● **REQUIREMENT**: From the line that contains "405, 54, 64" down to the last line of the entries, please return everything exactly, except the pictures.

-- WORKING DATA follows --

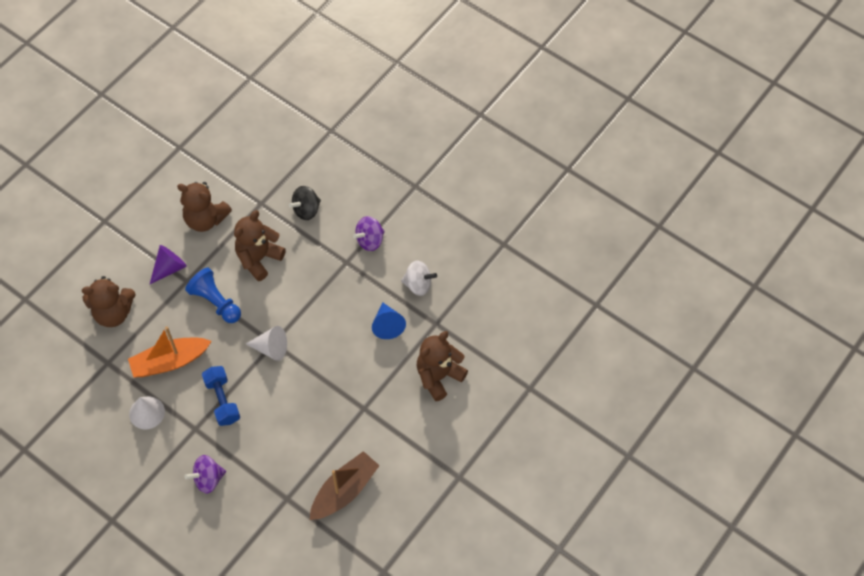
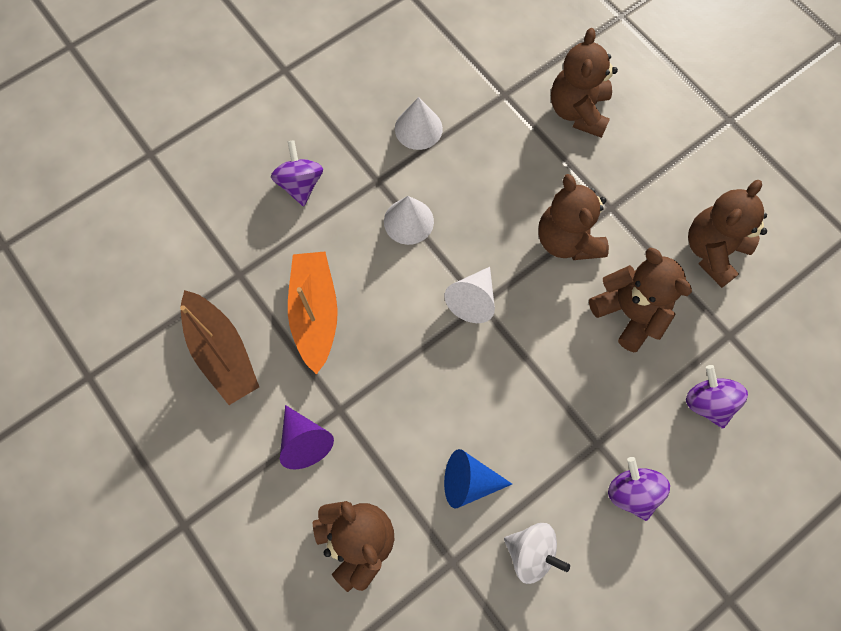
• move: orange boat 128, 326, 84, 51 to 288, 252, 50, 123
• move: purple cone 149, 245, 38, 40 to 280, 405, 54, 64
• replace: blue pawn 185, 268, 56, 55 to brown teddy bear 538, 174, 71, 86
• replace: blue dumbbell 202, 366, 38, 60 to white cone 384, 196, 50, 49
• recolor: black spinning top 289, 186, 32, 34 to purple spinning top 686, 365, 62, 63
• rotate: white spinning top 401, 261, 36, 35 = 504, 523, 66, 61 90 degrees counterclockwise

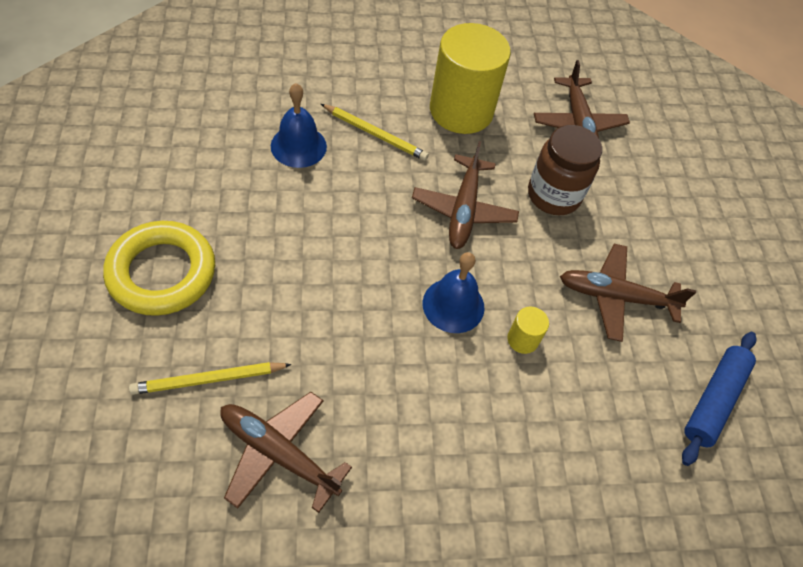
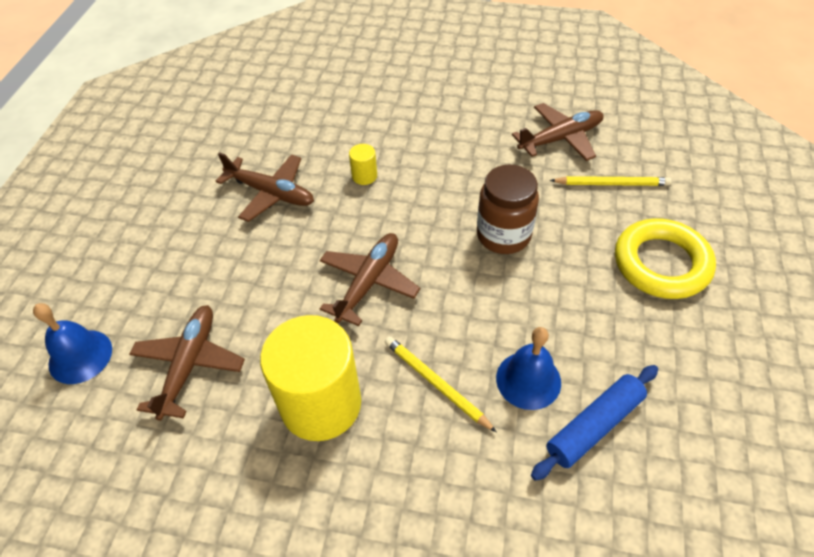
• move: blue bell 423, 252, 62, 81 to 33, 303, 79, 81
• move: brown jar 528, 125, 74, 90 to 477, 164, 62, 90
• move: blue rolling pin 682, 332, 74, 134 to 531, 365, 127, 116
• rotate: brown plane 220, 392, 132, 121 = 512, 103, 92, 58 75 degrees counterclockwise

-- WORKING DATA concluded --

● **RESPONSE TO THIS TASK**:
• move: purple cone 149, 245, 38, 40 to 280, 405, 54, 64
• replace: blue pawn 185, 268, 56, 55 to brown teddy bear 538, 174, 71, 86
• replace: blue dumbbell 202, 366, 38, 60 to white cone 384, 196, 50, 49
• recolor: black spinning top 289, 186, 32, 34 to purple spinning top 686, 365, 62, 63
• rotate: white spinning top 401, 261, 36, 35 = 504, 523, 66, 61 90 degrees counterclockwise

• move: blue bell 423, 252, 62, 81 to 33, 303, 79, 81
• move: brown jar 528, 125, 74, 90 to 477, 164, 62, 90
• move: blue rolling pin 682, 332, 74, 134 to 531, 365, 127, 116
• rotate: brown plane 220, 392, 132, 121 = 512, 103, 92, 58 75 degrees counterclockwise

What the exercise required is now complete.